- _YOUR INSTRUCTIONS_
Output the entries below unchanged, except for the pictures.

START TASK DATA

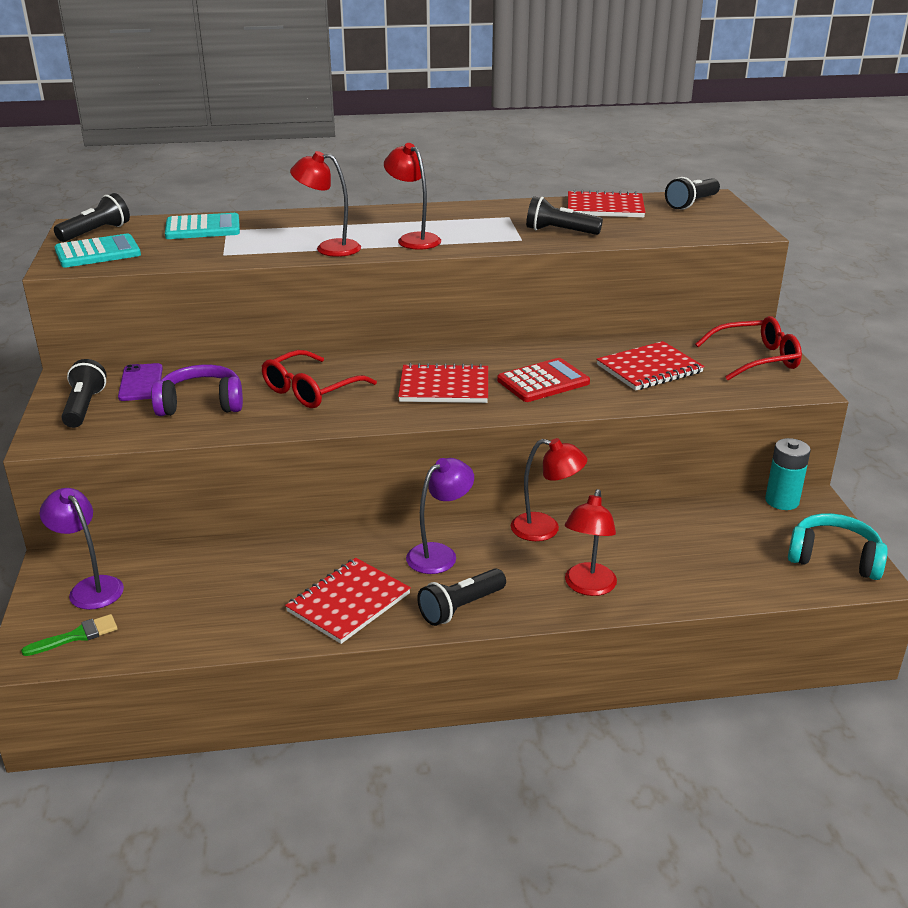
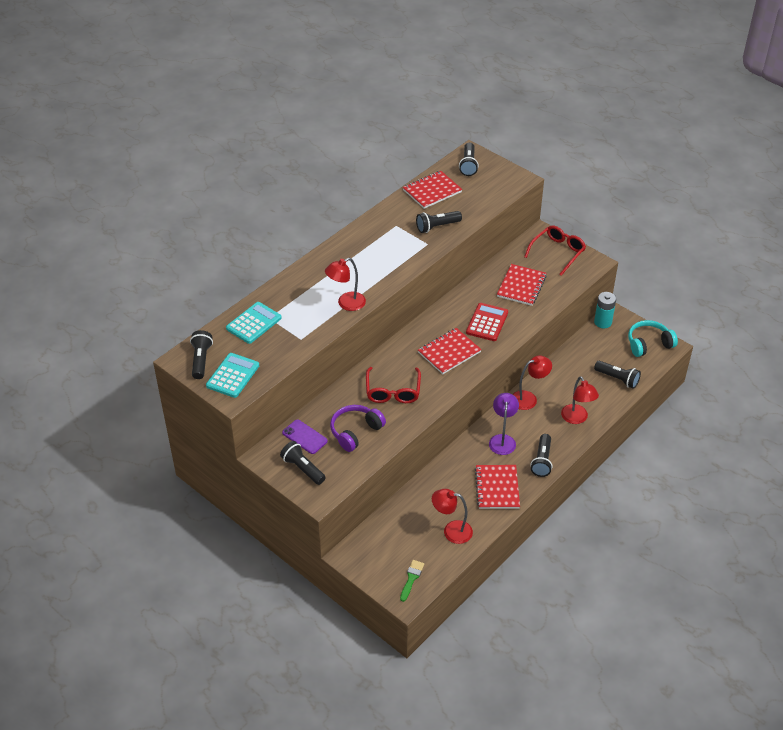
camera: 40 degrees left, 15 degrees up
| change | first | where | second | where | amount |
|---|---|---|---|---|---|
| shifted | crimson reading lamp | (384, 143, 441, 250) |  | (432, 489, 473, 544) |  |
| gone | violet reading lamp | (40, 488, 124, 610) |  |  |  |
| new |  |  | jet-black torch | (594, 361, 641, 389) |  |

END TASK DATA

- _WRITTEN RESPONSE_
camera: 40 degrees left, 15 degrees up
| change | first | where | second | where | amount |
|---|---|---|---|---|---|
| shifted | crimson reading lamp | (384, 143, 441, 250) |  | (432, 489, 473, 544) |  |
| gone | violet reading lamp | (40, 488, 124, 610) |  |  |  |
| new |  |  | jet-black torch | (594, 361, 641, 389) |  |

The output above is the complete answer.